* Entries supplied:
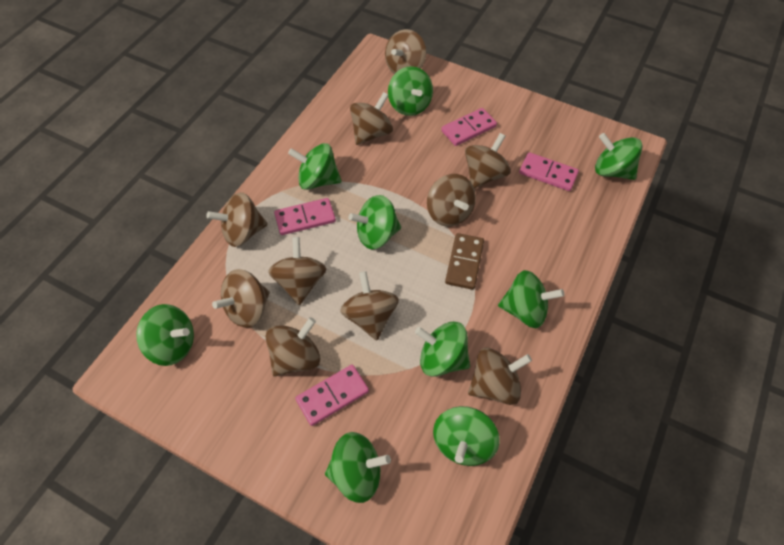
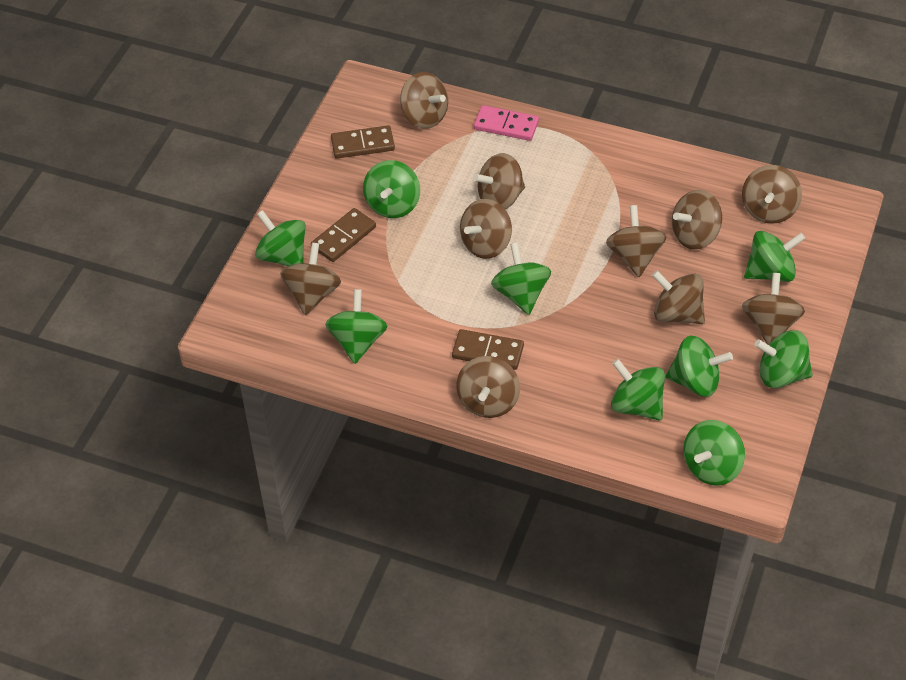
brown domino: 1 -> 3
pink domino: 4 -> 1

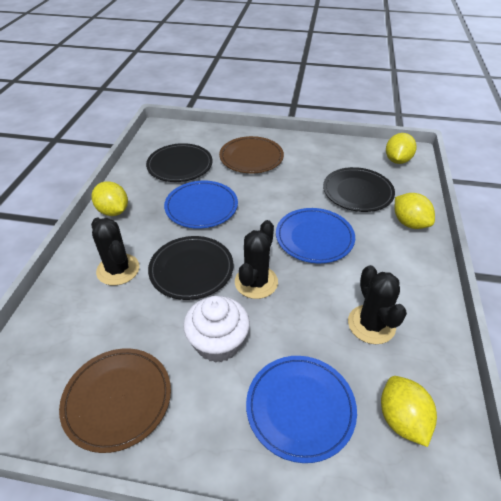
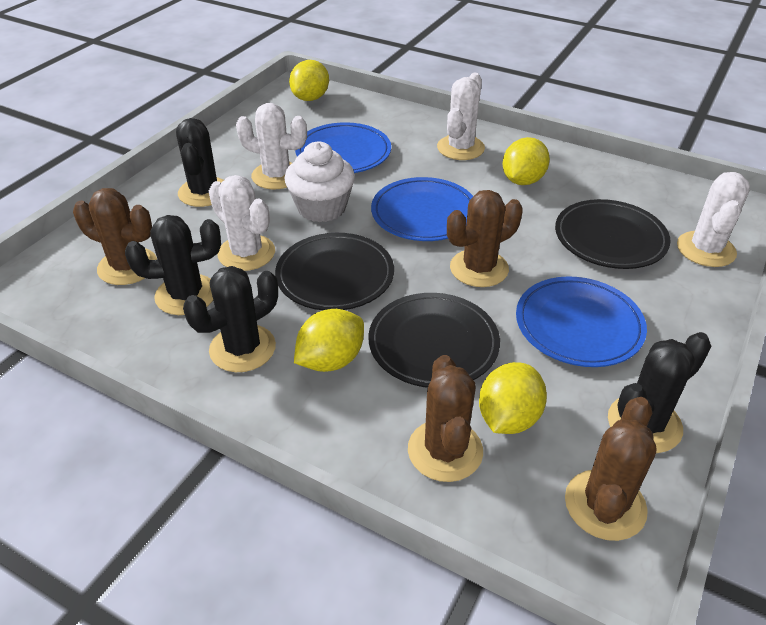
black cactus: 3 -> 4
brown cactus: 0 -> 4
brown plate: 2 -> 0
white cactus: 0 -> 4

* Task prompt: All of the records above are to be written out exactly, minus their images.

* Task solution:
brown domino: 1 -> 3
pink domino: 4 -> 1

black cactus: 3 -> 4
brown cactus: 0 -> 4
brown plate: 2 -> 0
white cactus: 0 -> 4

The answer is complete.